Dataset records →
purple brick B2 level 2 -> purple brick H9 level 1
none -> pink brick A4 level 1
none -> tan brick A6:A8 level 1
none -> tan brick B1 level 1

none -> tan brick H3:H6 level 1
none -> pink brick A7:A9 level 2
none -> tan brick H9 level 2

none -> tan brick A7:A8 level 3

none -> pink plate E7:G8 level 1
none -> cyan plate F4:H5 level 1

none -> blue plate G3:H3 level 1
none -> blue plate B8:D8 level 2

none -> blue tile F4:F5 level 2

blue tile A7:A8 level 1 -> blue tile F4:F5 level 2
...
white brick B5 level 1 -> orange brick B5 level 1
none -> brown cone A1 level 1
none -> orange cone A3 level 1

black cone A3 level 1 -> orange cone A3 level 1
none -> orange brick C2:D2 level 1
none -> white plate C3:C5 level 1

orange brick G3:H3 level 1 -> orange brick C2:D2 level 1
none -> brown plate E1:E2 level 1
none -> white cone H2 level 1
==
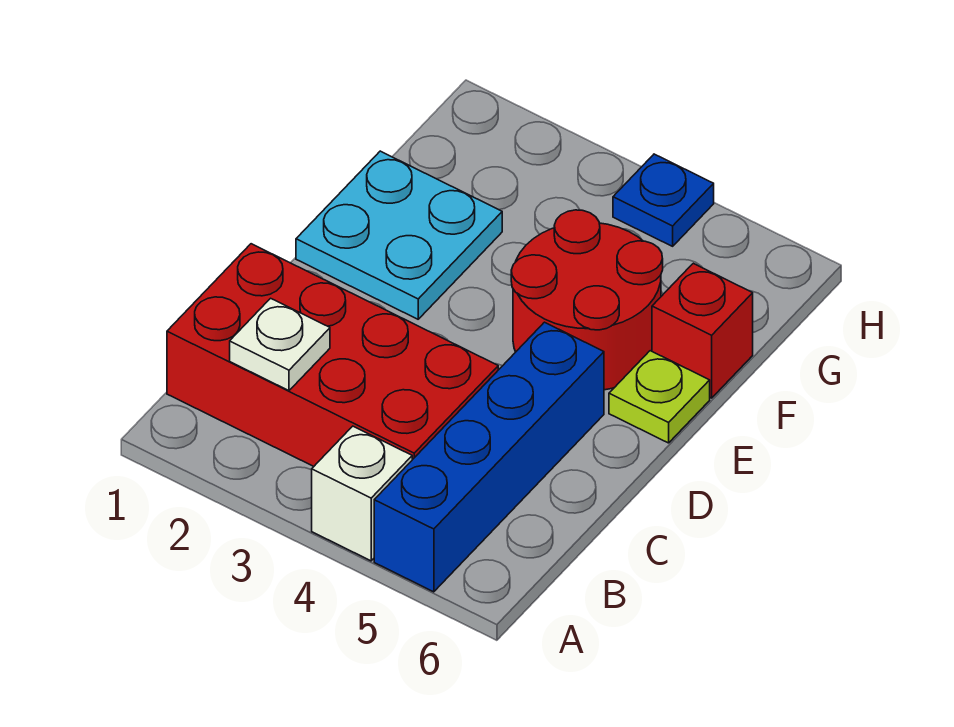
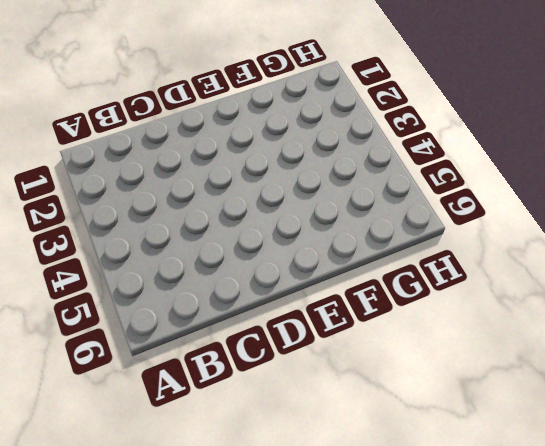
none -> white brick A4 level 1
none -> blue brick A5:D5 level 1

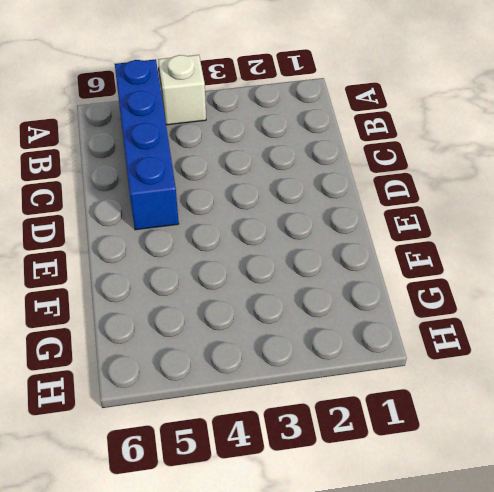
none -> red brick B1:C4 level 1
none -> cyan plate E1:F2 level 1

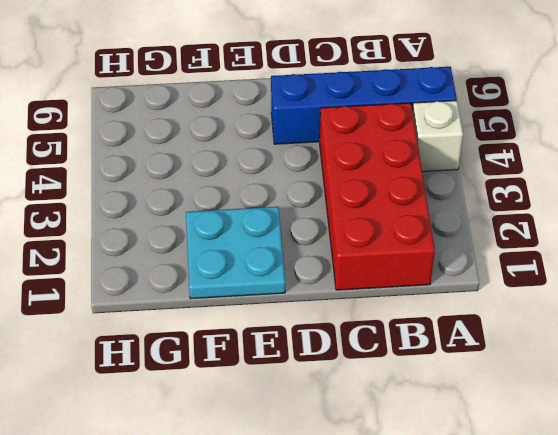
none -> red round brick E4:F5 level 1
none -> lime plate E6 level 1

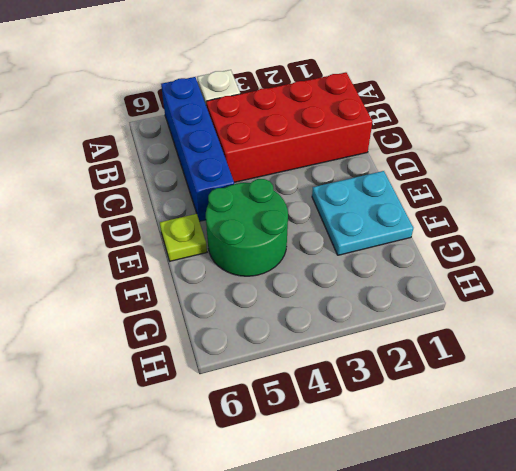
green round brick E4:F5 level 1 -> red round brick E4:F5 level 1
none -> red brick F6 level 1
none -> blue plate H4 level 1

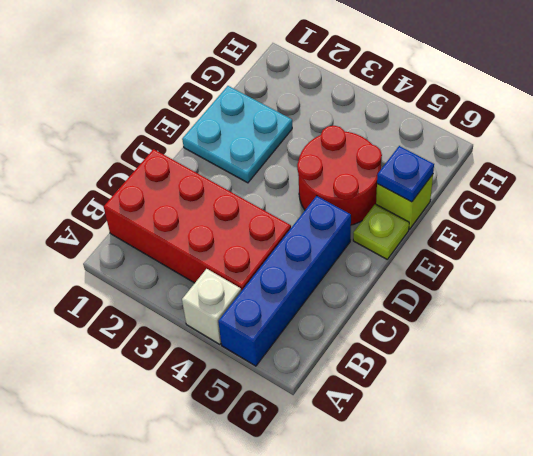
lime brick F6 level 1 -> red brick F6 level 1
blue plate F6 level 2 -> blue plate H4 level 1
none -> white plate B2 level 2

Exercise objective → In the entries above, the lines from the one bearing "purple brick B2" up to and including the one bearing "blue tile A7:A8" should be transcribed exactly; no other line is wanted.

Expected answer →
purple brick B2 level 2 -> purple brick H9 level 1
none -> pink brick A4 level 1
none -> tan brick A6:A8 level 1
none -> tan brick B1 level 1

none -> tan brick H3:H6 level 1
none -> pink brick A7:A9 level 2
none -> tan brick H9 level 2

none -> tan brick A7:A8 level 3

none -> pink plate E7:G8 level 1
none -> cyan plate F4:H5 level 1

none -> blue plate G3:H3 level 1
none -> blue plate B8:D8 level 2

none -> blue tile F4:F5 level 2

blue tile A7:A8 level 1 -> blue tile F4:F5 level 2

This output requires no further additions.